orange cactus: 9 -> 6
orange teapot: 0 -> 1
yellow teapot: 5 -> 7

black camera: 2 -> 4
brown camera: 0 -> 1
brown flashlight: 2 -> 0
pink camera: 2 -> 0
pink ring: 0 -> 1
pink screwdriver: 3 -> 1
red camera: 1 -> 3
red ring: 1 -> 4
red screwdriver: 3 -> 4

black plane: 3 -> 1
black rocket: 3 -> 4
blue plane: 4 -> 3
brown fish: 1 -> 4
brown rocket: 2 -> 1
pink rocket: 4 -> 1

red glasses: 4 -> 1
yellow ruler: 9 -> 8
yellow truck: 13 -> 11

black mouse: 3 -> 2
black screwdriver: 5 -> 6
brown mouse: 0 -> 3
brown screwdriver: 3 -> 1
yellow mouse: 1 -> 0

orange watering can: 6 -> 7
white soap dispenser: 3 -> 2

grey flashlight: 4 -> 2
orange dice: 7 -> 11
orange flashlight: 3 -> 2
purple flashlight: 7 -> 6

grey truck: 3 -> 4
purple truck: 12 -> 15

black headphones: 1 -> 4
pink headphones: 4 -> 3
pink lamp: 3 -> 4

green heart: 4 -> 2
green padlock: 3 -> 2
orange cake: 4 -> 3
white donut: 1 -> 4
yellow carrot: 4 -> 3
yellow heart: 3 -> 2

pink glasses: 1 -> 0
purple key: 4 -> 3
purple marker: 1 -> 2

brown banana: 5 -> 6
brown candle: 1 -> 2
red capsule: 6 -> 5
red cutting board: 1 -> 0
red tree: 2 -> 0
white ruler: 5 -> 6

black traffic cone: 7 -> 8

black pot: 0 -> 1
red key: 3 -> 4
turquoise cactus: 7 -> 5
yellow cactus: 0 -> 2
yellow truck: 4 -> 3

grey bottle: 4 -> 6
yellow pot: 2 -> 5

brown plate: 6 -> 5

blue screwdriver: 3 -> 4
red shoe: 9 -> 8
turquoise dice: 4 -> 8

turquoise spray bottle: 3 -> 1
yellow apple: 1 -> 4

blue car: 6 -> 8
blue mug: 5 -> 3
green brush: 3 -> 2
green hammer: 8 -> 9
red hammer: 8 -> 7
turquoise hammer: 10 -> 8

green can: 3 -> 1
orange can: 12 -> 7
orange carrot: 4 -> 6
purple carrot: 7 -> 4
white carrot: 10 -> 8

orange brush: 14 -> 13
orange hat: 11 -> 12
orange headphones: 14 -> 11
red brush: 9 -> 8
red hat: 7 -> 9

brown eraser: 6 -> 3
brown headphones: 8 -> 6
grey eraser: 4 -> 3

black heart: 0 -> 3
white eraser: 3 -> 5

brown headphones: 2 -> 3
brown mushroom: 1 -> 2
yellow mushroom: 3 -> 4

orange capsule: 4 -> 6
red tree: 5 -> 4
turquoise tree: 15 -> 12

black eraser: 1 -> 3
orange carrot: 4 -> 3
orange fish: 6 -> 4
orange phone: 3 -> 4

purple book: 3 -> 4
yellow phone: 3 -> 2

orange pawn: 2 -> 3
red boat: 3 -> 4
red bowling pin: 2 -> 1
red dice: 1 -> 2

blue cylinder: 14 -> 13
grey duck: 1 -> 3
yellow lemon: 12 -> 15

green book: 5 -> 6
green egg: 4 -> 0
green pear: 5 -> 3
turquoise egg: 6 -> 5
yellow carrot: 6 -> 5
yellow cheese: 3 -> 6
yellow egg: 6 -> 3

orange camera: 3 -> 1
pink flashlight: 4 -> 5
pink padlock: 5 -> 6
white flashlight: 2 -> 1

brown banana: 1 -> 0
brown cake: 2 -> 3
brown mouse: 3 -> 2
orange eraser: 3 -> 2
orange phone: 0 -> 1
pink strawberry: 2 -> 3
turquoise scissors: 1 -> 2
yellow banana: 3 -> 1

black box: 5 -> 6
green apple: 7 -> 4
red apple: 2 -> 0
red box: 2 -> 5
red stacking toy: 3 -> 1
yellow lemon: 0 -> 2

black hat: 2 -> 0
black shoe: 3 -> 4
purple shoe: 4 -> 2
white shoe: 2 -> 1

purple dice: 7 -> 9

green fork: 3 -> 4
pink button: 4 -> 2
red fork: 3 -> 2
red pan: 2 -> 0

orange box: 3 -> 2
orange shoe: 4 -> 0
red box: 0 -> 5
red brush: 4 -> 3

What you are asked to do: Repeat the material word for word, in full.

Answer to the problem:
orange cactus: 9 -> 6
orange teapot: 0 -> 1
yellow teapot: 5 -> 7

black camera: 2 -> 4
brown camera: 0 -> 1
brown flashlight: 2 -> 0
pink camera: 2 -> 0
pink ring: 0 -> 1
pink screwdriver: 3 -> 1
red camera: 1 -> 3
red ring: 1 -> 4
red screwdriver: 3 -> 4

black plane: 3 -> 1
black rocket: 3 -> 4
blue plane: 4 -> 3
brown fish: 1 -> 4
brown rocket: 2 -> 1
pink rocket: 4 -> 1

red glasses: 4 -> 1
yellow ruler: 9 -> 8
yellow truck: 13 -> 11

black mouse: 3 -> 2
black screwdriver: 5 -> 6
brown mouse: 0 -> 3
brown screwdriver: 3 -> 1
yellow mouse: 1 -> 0

orange watering can: 6 -> 7
white soap dispenser: 3 -> 2

grey flashlight: 4 -> 2
orange dice: 7 -> 11
orange flashlight: 3 -> 2
purple flashlight: 7 -> 6

grey truck: 3 -> 4
purple truck: 12 -> 15

black headphones: 1 -> 4
pink headphones: 4 -> 3
pink lamp: 3 -> 4

green heart: 4 -> 2
green padlock: 3 -> 2
orange cake: 4 -> 3
white donut: 1 -> 4
yellow carrot: 4 -> 3
yellow heart: 3 -> 2

pink glasses: 1 -> 0
purple key: 4 -> 3
purple marker: 1 -> 2

brown banana: 5 -> 6
brown candle: 1 -> 2
red capsule: 6 -> 5
red cutting board: 1 -> 0
red tree: 2 -> 0
white ruler: 5 -> 6

black traffic cone: 7 -> 8

black pot: 0 -> 1
red key: 3 -> 4
turquoise cactus: 7 -> 5
yellow cactus: 0 -> 2
yellow truck: 4 -> 3

grey bottle: 4 -> 6
yellow pot: 2 -> 5

brown plate: 6 -> 5

blue screwdriver: 3 -> 4
red shoe: 9 -> 8
turquoise dice: 4 -> 8

turquoise spray bottle: 3 -> 1
yellow apple: 1 -> 4

blue car: 6 -> 8
blue mug: 5 -> 3
green brush: 3 -> 2
green hammer: 8 -> 9
red hammer: 8 -> 7
turquoise hammer: 10 -> 8

green can: 3 -> 1
orange can: 12 -> 7
orange carrot: 4 -> 6
purple carrot: 7 -> 4
white carrot: 10 -> 8

orange brush: 14 -> 13
orange hat: 11 -> 12
orange headphones: 14 -> 11
red brush: 9 -> 8
red hat: 7 -> 9

brown eraser: 6 -> 3
brown headphones: 8 -> 6
grey eraser: 4 -> 3

black heart: 0 -> 3
white eraser: 3 -> 5

brown headphones: 2 -> 3
brown mushroom: 1 -> 2
yellow mushroom: 3 -> 4

orange capsule: 4 -> 6
red tree: 5 -> 4
turquoise tree: 15 -> 12

black eraser: 1 -> 3
orange carrot: 4 -> 3
orange fish: 6 -> 4
orange phone: 3 -> 4

purple book: 3 -> 4
yellow phone: 3 -> 2

orange pawn: 2 -> 3
red boat: 3 -> 4
red bowling pin: 2 -> 1
red dice: 1 -> 2

blue cylinder: 14 -> 13
grey duck: 1 -> 3
yellow lemon: 12 -> 15

green book: 5 -> 6
green egg: 4 -> 0
green pear: 5 -> 3
turquoise egg: 6 -> 5
yellow carrot: 6 -> 5
yellow cheese: 3 -> 6
yellow egg: 6 -> 3

orange camera: 3 -> 1
pink flashlight: 4 -> 5
pink padlock: 5 -> 6
white flashlight: 2 -> 1

brown banana: 1 -> 0
brown cake: 2 -> 3
brown mouse: 3 -> 2
orange eraser: 3 -> 2
orange phone: 0 -> 1
pink strawberry: 2 -> 3
turquoise scissors: 1 -> 2
yellow banana: 3 -> 1

black box: 5 -> 6
green apple: 7 -> 4
red apple: 2 -> 0
red box: 2 -> 5
red stacking toy: 3 -> 1
yellow lemon: 0 -> 2

black hat: 2 -> 0
black shoe: 3 -> 4
purple shoe: 4 -> 2
white shoe: 2 -> 1

purple dice: 7 -> 9

green fork: 3 -> 4
pink button: 4 -> 2
red fork: 3 -> 2
red pan: 2 -> 0

orange box: 3 -> 2
orange shoe: 4 -> 0
red box: 0 -> 5
red brush: 4 -> 3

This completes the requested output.